Challenge
Report every line below that contains the word "grey".

Exercise material
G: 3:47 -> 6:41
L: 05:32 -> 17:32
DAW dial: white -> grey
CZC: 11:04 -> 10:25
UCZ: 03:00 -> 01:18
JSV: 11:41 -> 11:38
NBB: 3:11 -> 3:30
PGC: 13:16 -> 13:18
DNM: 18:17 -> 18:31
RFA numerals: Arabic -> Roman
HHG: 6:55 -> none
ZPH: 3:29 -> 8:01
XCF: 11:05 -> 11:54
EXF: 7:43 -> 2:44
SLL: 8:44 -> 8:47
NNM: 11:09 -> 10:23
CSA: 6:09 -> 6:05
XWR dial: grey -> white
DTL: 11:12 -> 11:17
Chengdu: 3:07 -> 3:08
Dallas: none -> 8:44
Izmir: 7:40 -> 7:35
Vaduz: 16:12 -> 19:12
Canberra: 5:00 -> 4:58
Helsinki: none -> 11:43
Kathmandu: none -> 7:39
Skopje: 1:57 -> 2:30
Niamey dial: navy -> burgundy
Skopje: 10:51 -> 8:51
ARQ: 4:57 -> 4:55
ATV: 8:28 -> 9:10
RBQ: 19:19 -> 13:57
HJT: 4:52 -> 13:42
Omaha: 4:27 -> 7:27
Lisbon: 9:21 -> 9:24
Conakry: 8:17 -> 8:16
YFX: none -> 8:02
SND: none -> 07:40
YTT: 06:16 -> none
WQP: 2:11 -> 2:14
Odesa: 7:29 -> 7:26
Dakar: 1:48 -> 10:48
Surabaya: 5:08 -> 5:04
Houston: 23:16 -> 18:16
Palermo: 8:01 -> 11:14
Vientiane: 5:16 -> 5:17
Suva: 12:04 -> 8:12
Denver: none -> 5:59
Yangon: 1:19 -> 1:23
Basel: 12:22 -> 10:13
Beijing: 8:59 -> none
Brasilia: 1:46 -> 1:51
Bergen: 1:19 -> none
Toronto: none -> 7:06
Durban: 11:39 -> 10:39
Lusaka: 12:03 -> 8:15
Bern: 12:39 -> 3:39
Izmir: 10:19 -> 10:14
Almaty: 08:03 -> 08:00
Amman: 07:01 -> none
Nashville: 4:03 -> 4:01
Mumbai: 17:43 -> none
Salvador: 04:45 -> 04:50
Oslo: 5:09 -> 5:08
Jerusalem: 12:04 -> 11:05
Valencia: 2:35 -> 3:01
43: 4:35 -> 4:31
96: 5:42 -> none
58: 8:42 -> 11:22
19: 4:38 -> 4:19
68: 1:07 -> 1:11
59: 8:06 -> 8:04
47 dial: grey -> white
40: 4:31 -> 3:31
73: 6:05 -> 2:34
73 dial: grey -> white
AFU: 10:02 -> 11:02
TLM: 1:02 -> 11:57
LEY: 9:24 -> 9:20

Completed task
DAW dial: white -> grey
XWR dial: grey -> white
47 dial: grey -> white
73 dial: grey -> white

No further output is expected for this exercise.